**Available data**
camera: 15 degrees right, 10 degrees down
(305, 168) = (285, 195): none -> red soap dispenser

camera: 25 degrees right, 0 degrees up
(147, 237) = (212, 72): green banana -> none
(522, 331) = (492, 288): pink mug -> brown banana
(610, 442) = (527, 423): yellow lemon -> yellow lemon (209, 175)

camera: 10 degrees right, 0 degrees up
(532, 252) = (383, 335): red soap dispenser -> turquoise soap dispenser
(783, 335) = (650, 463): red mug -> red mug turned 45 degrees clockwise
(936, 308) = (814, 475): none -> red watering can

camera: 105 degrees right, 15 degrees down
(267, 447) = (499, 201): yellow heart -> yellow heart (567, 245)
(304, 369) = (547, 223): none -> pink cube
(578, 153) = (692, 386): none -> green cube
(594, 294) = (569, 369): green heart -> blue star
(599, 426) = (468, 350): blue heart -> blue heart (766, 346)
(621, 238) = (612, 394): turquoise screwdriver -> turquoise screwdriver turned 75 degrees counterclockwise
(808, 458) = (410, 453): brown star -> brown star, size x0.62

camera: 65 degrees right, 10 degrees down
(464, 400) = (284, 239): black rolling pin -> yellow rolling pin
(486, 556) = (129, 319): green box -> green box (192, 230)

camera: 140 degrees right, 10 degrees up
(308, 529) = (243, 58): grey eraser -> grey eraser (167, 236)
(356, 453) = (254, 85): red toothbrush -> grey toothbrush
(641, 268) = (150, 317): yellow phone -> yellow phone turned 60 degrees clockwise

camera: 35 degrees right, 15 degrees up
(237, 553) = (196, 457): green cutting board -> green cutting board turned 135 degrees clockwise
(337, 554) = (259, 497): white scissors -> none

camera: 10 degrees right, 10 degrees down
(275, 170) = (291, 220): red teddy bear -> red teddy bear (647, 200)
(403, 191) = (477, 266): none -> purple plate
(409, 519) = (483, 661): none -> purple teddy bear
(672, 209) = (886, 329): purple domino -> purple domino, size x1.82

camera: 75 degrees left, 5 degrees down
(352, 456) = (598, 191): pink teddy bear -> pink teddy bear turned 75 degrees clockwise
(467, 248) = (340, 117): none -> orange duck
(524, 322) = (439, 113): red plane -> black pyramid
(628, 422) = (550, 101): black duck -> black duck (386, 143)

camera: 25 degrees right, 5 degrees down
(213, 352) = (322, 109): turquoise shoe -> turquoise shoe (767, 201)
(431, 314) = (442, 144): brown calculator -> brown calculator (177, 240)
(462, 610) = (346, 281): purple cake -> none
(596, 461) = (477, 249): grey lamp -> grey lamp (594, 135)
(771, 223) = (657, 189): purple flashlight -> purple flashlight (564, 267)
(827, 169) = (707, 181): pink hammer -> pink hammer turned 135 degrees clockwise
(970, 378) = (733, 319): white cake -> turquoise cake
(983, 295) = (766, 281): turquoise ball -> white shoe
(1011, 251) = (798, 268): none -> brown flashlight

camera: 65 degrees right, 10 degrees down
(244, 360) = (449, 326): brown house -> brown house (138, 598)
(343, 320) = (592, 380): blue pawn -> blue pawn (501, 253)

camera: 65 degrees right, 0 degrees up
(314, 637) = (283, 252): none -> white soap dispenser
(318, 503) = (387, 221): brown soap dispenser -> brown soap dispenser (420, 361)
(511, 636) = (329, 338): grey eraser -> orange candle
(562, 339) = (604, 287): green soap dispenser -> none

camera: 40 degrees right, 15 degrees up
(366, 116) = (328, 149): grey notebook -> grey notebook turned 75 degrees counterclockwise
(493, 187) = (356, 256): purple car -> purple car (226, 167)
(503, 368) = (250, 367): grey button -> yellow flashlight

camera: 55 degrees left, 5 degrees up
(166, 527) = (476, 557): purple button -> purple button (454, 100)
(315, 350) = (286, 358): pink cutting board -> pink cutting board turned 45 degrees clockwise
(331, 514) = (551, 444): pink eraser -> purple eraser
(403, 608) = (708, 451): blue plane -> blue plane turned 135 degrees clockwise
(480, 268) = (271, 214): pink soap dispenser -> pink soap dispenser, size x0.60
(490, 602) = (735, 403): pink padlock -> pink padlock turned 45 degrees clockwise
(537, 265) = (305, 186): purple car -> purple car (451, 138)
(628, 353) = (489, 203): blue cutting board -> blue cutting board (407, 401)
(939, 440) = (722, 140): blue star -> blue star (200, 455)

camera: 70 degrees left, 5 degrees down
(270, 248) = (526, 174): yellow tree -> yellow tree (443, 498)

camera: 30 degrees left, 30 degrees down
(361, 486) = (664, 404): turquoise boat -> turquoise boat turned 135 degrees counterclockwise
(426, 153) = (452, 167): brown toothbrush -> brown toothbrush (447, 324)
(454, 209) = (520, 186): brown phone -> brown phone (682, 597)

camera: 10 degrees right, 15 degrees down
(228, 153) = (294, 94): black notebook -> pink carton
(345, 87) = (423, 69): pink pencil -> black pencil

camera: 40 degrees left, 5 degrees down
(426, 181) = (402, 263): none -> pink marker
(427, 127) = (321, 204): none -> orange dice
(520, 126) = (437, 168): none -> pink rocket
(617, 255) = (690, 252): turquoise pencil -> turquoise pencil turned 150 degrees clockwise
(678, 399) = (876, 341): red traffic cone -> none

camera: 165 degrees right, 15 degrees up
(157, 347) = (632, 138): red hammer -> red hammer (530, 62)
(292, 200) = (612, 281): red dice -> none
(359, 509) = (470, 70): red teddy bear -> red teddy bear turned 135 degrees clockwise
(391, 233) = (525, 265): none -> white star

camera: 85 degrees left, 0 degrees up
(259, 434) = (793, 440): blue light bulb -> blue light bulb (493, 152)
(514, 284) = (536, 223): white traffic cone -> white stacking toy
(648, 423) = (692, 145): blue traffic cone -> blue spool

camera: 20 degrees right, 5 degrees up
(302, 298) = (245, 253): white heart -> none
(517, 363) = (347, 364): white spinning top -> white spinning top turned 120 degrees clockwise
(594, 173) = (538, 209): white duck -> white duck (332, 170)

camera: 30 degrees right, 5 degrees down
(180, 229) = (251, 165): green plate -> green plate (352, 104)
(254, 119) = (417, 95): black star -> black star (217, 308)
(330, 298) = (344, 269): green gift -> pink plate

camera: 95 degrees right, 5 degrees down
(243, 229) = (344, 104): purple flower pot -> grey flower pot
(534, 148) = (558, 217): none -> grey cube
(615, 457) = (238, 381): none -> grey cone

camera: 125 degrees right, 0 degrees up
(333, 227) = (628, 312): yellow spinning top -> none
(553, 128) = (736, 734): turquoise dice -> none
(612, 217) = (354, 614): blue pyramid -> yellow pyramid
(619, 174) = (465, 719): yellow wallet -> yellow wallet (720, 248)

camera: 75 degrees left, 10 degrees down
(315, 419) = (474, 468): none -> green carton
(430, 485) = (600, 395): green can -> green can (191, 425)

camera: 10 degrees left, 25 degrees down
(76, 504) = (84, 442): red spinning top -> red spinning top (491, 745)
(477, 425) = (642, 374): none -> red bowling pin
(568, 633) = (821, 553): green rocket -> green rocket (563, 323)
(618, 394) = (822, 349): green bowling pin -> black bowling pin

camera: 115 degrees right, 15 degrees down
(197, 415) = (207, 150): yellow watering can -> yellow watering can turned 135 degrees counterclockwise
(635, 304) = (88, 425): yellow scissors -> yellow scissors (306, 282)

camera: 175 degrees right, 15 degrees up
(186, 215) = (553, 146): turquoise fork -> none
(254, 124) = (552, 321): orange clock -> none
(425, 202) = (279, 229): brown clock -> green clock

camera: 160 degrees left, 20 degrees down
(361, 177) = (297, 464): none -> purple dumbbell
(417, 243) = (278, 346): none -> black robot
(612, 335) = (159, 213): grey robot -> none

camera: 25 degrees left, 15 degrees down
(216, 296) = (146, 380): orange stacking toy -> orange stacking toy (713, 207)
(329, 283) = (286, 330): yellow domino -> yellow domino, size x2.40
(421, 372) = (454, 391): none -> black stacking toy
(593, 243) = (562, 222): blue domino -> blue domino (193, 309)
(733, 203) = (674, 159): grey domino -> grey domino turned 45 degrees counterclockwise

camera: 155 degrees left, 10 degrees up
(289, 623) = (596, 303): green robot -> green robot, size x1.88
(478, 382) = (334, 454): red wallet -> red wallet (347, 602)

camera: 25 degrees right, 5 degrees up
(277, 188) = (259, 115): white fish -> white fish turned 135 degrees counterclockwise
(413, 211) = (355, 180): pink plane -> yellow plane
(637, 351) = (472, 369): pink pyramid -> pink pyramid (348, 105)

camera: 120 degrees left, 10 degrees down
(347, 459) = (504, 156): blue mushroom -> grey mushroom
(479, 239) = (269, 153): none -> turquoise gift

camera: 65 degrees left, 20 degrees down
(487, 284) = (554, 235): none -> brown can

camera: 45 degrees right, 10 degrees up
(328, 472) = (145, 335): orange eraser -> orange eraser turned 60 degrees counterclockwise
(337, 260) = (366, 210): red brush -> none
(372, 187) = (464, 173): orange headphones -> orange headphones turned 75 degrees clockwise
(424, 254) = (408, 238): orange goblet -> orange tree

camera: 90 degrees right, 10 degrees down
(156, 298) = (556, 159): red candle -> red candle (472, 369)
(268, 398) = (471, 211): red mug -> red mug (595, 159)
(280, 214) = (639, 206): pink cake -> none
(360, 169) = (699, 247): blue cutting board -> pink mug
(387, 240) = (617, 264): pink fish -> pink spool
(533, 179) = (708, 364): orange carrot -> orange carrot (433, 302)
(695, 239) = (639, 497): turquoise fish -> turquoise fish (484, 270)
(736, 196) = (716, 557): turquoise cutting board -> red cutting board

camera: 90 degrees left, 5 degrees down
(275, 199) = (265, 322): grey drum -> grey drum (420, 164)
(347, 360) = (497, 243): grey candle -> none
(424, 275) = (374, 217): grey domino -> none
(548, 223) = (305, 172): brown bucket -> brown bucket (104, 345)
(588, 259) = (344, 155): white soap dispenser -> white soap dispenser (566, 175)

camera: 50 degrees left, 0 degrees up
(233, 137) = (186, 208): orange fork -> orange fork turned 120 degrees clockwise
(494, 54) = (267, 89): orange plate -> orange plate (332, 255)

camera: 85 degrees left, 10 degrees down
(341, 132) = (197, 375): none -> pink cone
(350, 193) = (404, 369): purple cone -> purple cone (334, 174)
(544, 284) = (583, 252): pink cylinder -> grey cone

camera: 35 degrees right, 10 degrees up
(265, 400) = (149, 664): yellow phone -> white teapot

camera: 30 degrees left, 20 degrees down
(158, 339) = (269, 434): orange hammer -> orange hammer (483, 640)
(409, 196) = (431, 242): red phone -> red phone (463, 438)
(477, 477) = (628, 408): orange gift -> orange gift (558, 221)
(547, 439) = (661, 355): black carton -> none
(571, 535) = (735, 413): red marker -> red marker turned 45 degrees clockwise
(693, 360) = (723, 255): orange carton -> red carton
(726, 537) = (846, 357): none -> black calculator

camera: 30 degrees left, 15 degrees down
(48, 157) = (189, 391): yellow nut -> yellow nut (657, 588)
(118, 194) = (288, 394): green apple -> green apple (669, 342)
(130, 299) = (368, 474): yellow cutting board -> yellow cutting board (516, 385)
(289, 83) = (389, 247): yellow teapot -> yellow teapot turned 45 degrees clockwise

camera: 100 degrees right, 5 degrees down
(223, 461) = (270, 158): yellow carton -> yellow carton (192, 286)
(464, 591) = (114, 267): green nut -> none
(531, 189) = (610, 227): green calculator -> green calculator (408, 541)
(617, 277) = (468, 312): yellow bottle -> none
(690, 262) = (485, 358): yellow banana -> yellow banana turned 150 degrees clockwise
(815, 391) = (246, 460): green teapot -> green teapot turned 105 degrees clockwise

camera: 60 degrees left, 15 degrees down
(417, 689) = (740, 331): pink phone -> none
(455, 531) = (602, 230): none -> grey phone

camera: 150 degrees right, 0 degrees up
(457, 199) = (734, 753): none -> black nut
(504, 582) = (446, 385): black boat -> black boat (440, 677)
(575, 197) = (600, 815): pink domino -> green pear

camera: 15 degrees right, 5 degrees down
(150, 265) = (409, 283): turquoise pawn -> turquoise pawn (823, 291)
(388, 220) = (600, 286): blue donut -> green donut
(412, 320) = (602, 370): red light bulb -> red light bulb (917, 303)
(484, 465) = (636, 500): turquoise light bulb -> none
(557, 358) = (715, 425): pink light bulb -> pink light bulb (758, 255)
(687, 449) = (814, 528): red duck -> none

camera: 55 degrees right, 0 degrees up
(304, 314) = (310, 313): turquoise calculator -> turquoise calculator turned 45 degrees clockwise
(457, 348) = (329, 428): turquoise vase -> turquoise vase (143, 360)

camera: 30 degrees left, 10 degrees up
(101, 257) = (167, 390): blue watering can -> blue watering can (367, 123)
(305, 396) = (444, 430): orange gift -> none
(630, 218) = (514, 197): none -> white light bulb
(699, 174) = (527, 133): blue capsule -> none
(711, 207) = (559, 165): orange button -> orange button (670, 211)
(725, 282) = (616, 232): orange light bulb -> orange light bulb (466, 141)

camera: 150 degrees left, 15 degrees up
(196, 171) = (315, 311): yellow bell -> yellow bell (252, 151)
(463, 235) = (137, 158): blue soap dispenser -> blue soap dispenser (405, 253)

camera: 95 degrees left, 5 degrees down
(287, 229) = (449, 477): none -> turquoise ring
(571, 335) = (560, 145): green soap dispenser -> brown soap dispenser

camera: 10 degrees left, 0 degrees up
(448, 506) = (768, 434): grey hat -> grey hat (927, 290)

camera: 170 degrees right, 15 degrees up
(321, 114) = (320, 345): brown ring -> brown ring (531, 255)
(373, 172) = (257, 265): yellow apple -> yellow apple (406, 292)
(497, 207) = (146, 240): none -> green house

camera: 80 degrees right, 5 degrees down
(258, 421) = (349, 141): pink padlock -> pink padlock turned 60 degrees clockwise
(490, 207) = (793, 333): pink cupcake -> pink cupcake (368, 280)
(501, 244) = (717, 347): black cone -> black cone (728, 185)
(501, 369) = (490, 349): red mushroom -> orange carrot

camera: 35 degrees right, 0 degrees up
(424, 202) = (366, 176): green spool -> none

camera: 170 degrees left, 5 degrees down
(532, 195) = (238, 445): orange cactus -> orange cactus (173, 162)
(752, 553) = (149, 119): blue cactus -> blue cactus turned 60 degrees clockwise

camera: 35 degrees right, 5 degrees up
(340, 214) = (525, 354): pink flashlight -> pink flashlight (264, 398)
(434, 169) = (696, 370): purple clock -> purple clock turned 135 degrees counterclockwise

**What needs to be done**
Where the listing above reaches the line that contains "(341, 132) = (197, 375): none -> pink cone", start retyping, and finish with the line that contains "(617, 277) = (468, 312): yellow"; reproduce those lines exactly and no others.

**Reply to the exercise**
(341, 132) = (197, 375): none -> pink cone
(350, 193) = (404, 369): purple cone -> purple cone (334, 174)
(544, 284) = (583, 252): pink cylinder -> grey cone

camera: 35 degrees right, 10 degrees up
(265, 400) = (149, 664): yellow phone -> white teapot

camera: 30 degrees left, 20 degrees down
(158, 339) = (269, 434): orange hammer -> orange hammer (483, 640)
(409, 196) = (431, 242): red phone -> red phone (463, 438)
(477, 477) = (628, 408): orange gift -> orange gift (558, 221)
(547, 439) = (661, 355): black carton -> none
(571, 535) = (735, 413): red marker -> red marker turned 45 degrees clockwise
(693, 360) = (723, 255): orange carton -> red carton
(726, 537) = (846, 357): none -> black calculator

camera: 30 degrees left, 15 degrees down
(48, 157) = (189, 391): yellow nut -> yellow nut (657, 588)
(118, 194) = (288, 394): green apple -> green apple (669, 342)
(130, 299) = (368, 474): yellow cutting board -> yellow cutting board (516, 385)
(289, 83) = (389, 247): yellow teapot -> yellow teapot turned 45 degrees clockwise

camera: 100 degrees right, 5 degrees down
(223, 461) = (270, 158): yellow carton -> yellow carton (192, 286)
(464, 591) = (114, 267): green nut -> none
(531, 189) = (610, 227): green calculator -> green calculator (408, 541)
(617, 277) = (468, 312): yellow bottle -> none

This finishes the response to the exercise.